The answer must reproduce exactly the lines from the one with "crimson strawberry (2nd from left)" through the end of the material, and it must contain no pictures.

Listed entries below:

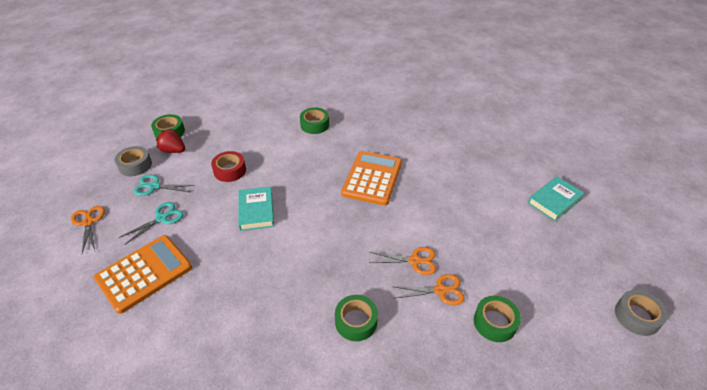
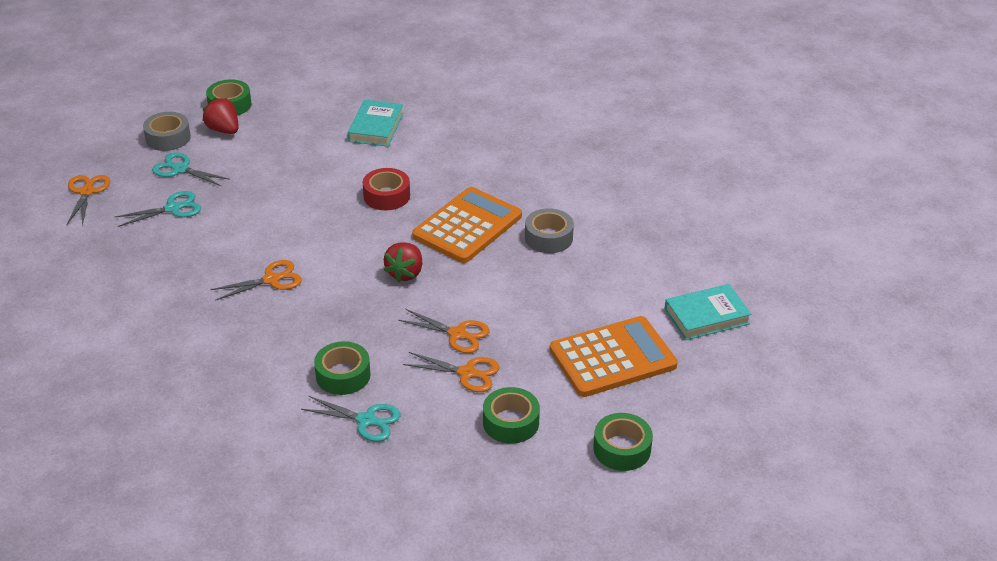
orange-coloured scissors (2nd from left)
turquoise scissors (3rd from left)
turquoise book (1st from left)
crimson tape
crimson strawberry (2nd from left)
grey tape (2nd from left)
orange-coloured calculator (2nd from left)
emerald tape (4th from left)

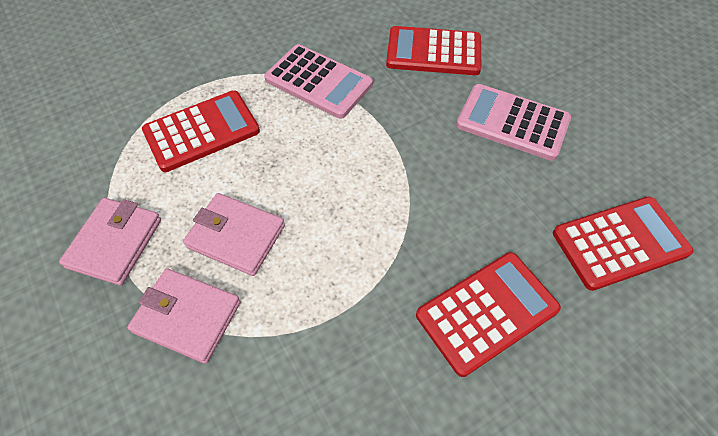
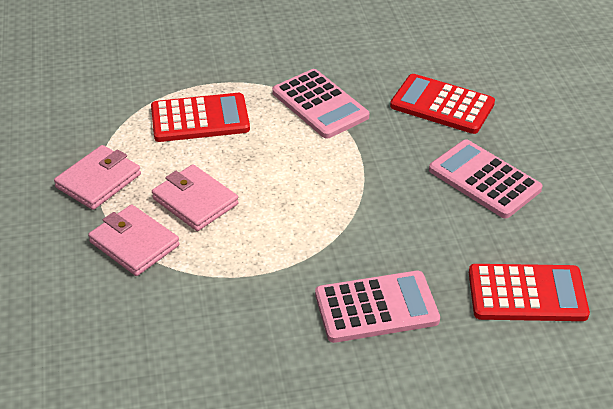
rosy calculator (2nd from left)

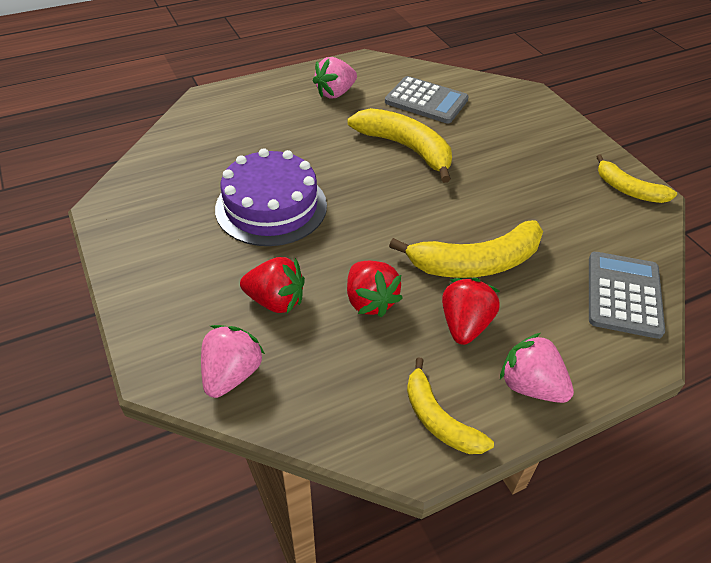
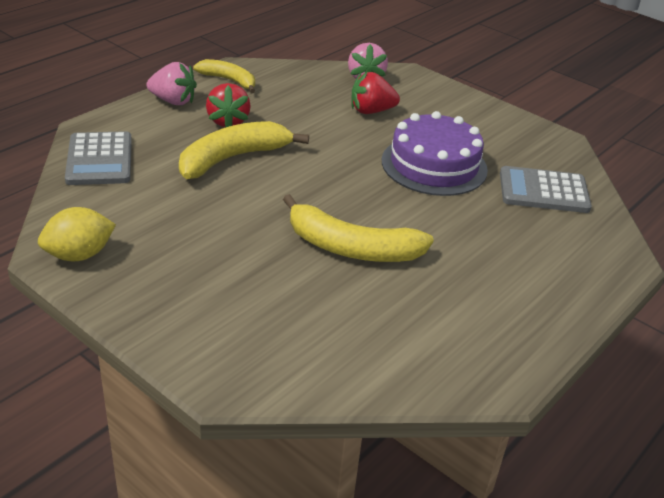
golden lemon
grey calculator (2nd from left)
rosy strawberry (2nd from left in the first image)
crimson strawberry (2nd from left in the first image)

End of Listed entries.

_Task answer_
crimson strawberry (2nd from left)
grey tape (2nd from left)
orange-coloured calculator (2nd from left)
emerald tape (4th from left)

rosy calculator (2nd from left)

golden lemon
grey calculator (2nd from left)
rosy strawberry (2nd from left in the first image)
crimson strawberry (2nd from left in the first image)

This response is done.